■ About this task ■
Look through the entries below. Report each line that has the word "green" in it.

■ Materials provided ■
+---+

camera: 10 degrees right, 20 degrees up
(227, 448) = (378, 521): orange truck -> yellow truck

+---+

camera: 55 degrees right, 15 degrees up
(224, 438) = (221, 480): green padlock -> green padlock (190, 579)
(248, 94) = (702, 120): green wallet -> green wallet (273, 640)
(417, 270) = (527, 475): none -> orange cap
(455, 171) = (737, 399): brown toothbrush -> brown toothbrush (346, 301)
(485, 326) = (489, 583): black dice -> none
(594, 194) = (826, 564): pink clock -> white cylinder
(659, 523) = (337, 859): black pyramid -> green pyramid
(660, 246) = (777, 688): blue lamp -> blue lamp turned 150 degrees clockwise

+---+

■ Response to this task ■
(224, 438) = (221, 480): green padlock -> green padlock (190, 579)
(248, 94) = (702, 120): green wallet -> green wallet (273, 640)
(659, 523) = (337, 859): black pyramid -> green pyramid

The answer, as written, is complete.